[Material to process]
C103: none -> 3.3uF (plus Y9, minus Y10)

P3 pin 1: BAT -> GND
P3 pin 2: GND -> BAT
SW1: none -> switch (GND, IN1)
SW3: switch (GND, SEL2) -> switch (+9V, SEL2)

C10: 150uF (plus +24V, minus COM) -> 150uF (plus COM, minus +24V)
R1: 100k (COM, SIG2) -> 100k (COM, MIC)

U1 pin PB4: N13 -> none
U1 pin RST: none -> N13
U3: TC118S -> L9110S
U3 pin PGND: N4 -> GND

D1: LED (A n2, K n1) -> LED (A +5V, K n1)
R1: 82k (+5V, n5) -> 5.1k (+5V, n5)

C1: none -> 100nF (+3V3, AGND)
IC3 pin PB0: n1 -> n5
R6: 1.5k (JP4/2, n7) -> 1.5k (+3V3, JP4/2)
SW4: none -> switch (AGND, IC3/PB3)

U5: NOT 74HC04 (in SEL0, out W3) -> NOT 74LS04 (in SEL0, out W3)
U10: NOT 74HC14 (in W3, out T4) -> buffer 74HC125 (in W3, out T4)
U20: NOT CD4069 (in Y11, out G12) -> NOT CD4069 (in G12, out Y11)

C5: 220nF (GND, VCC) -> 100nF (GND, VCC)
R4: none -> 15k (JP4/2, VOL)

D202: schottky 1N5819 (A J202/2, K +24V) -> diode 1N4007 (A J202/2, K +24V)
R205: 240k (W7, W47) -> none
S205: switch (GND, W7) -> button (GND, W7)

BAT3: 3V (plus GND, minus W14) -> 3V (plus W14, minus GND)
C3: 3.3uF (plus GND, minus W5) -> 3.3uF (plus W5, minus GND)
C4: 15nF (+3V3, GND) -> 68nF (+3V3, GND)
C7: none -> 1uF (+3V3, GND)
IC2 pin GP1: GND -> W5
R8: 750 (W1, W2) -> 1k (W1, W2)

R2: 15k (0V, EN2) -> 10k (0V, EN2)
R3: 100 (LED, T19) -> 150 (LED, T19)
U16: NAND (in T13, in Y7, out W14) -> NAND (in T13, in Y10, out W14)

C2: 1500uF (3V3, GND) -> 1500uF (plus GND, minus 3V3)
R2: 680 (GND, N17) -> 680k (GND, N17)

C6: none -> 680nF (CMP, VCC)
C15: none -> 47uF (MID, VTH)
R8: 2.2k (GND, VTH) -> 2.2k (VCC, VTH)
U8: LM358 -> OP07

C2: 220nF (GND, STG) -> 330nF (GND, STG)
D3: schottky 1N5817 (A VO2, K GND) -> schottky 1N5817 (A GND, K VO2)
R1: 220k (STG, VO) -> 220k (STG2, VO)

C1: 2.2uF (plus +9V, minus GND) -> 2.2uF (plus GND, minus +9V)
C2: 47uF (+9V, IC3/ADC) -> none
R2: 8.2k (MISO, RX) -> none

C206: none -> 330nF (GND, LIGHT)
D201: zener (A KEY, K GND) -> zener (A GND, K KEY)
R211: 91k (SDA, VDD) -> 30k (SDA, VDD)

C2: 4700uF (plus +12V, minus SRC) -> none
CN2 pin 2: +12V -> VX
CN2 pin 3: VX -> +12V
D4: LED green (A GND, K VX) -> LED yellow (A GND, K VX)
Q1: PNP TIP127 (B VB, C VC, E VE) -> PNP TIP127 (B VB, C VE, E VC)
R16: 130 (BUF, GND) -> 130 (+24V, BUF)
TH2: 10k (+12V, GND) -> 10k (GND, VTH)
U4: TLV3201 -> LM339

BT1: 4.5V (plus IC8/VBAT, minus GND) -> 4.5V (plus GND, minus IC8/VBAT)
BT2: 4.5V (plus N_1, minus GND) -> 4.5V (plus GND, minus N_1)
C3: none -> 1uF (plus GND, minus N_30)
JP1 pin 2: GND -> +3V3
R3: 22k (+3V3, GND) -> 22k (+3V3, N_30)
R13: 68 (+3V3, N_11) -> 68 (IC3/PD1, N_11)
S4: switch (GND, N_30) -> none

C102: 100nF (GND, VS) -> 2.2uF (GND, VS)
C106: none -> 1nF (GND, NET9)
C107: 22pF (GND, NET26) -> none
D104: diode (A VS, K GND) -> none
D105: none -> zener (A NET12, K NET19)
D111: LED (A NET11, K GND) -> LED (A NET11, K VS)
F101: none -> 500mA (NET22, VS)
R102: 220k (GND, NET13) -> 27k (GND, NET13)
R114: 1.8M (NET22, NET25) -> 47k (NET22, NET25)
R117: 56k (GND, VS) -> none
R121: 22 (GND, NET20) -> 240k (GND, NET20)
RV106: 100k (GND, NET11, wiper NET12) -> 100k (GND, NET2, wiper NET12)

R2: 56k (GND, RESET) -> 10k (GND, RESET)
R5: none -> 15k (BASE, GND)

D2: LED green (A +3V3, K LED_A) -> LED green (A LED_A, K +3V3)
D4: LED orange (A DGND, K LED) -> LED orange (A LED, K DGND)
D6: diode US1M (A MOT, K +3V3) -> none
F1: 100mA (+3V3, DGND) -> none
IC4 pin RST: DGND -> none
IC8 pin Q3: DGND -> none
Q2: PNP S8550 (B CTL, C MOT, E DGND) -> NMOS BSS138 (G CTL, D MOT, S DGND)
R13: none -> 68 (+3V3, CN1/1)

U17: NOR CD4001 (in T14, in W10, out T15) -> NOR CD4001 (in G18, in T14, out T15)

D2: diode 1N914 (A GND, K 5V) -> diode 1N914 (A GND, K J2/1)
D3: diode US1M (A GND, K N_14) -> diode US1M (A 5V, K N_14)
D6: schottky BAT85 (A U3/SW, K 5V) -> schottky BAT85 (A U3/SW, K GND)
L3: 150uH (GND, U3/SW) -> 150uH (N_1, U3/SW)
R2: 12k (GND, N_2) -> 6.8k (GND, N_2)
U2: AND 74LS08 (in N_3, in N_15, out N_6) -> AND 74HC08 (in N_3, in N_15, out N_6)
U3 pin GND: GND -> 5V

[Exercise brief]
An exact copy of the lines above, from the one containing "C2: 47uF (+9V, IC3/ADC) -> none" down to the one containing "C107: 22pF (GND, NET26) -> none" and including both, is the whole answer; retype it and nothing else.

[Answer section]
C2: 47uF (+9V, IC3/ADC) -> none
R2: 8.2k (MISO, RX) -> none

C206: none -> 330nF (GND, LIGHT)
D201: zener (A KEY, K GND) -> zener (A GND, K KEY)
R211: 91k (SDA, VDD) -> 30k (SDA, VDD)

C2: 4700uF (plus +12V, minus SRC) -> none
CN2 pin 2: +12V -> VX
CN2 pin 3: VX -> +12V
D4: LED green (A GND, K VX) -> LED yellow (A GND, K VX)
Q1: PNP TIP127 (B VB, C VC, E VE) -> PNP TIP127 (B VB, C VE, E VC)
R16: 130 (BUF, GND) -> 130 (+24V, BUF)
TH2: 10k (+12V, GND) -> 10k (GND, VTH)
U4: TLV3201 -> LM339

BT1: 4.5V (plus IC8/VBAT, minus GND) -> 4.5V (plus GND, minus IC8/VBAT)
BT2: 4.5V (plus N_1, minus GND) -> 4.5V (plus GND, minus N_1)
C3: none -> 1uF (plus GND, minus N_30)
JP1 pin 2: GND -> +3V3
R3: 22k (+3V3, GND) -> 22k (+3V3, N_30)
R13: 68 (+3V3, N_11) -> 68 (IC3/PD1, N_11)
S4: switch (GND, N_30) -> none

C102: 100nF (GND, VS) -> 2.2uF (GND, VS)
C106: none -> 1nF (GND, NET9)
C107: 22pF (GND, NET26) -> none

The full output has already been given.